Copy out each line of the listing below where the string "cyan" appears.

=== Begin Enclosure ===

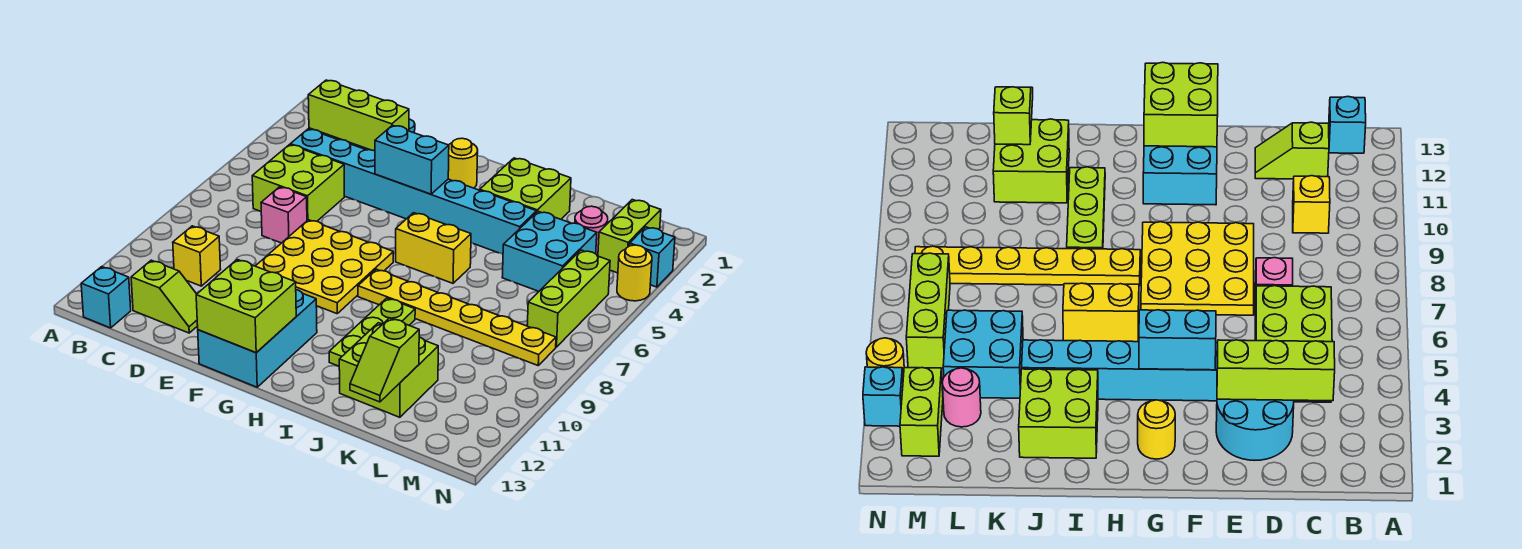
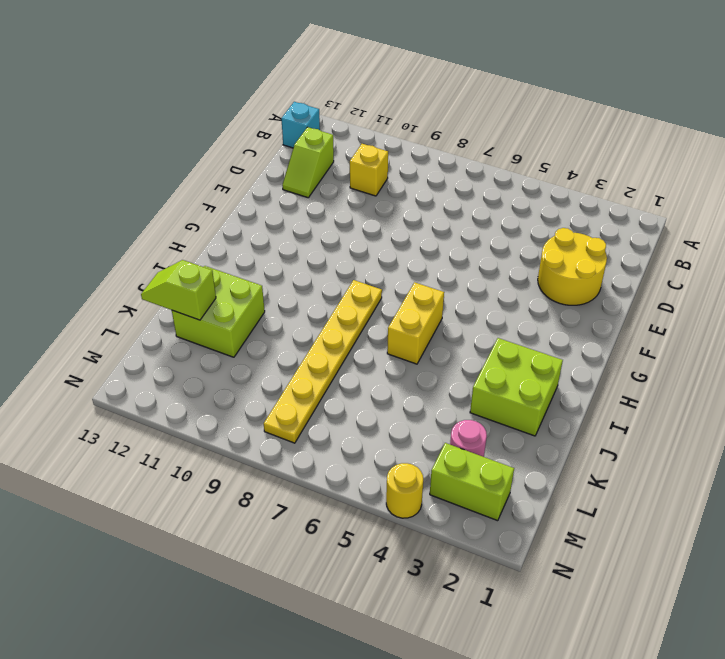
yellow round brick D2:E3 level 1 -> cyan round brick D2:E3 level 1
none -> cyan brick C4:J4 level 1
none -> lime brick C5:D6 level 1
none -> pink brick D7 level 1

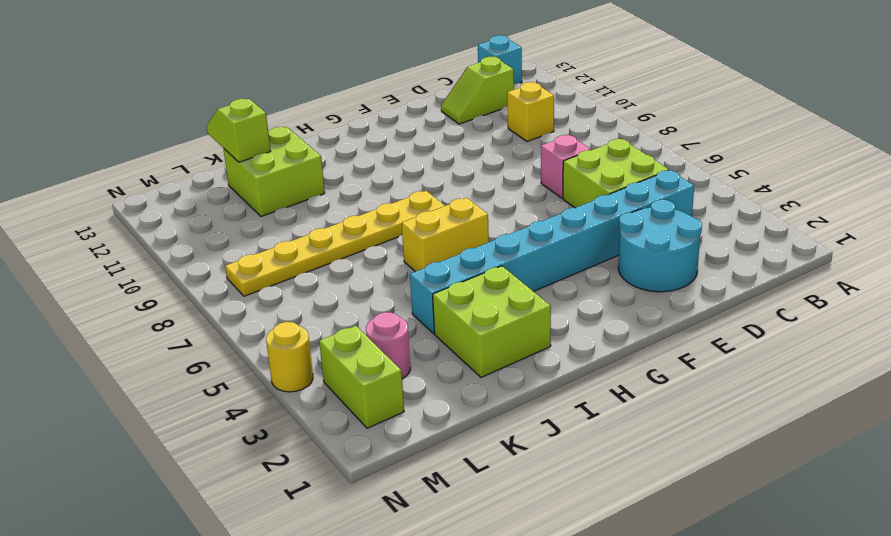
none -> yellow plate E7:G9 level 1
none -> cyan brick F11:G13 level 1
none -> yellow round brick G2 level 1

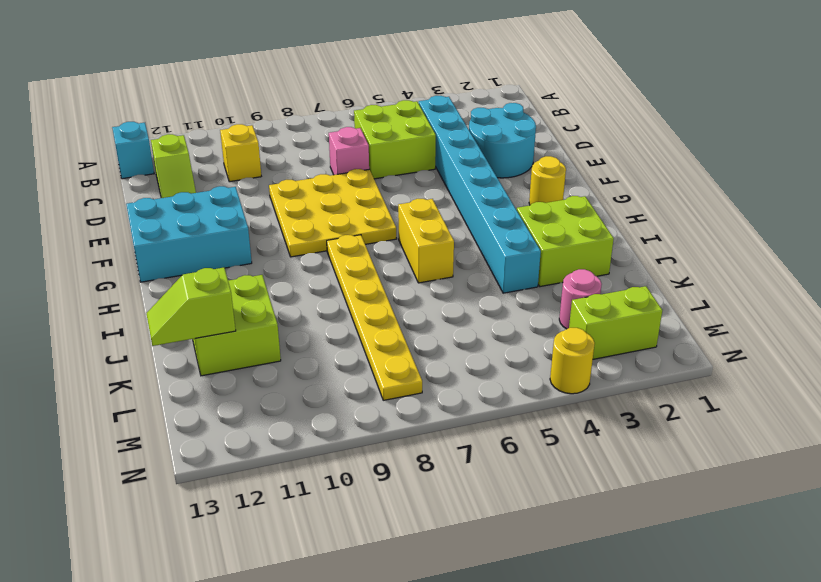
none -> lime plate I9:I11 level 1
none -> cyan brick K4:L5 level 1
none -> lime brick M5:M7 level 1

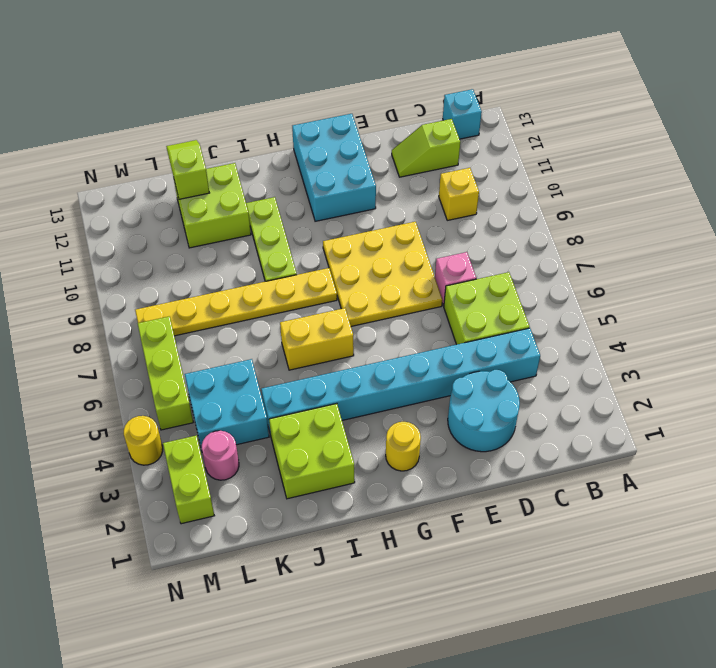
none -> cyan brick N3 level 1
none -> lime brick C3:E3 level 2
none -> cyan brick F4:G4 level 2

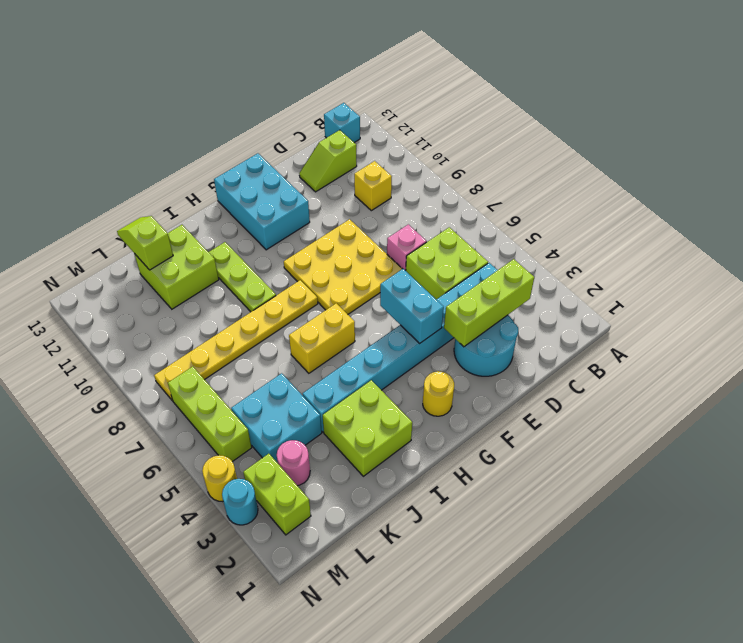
cyan brick F4:F5 level 2 -> cyan brick F4:G4 level 2
cyan round brick N3 level 1 -> cyan brick N3 level 1
none -> lime brick F12:G13 level 2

=== End Enclosure ===

== Response to the task ==
yellow round brick D2:E3 level 1 -> cyan round brick D2:E3 level 1
none -> cyan brick C4:J4 level 1
none -> cyan brick F11:G13 level 1
none -> cyan brick K4:L5 level 1
none -> cyan brick N3 level 1
none -> cyan brick F4:G4 level 2
cyan brick F4:F5 level 2 -> cyan brick F4:G4 level 2
cyan round brick N3 level 1 -> cyan brick N3 level 1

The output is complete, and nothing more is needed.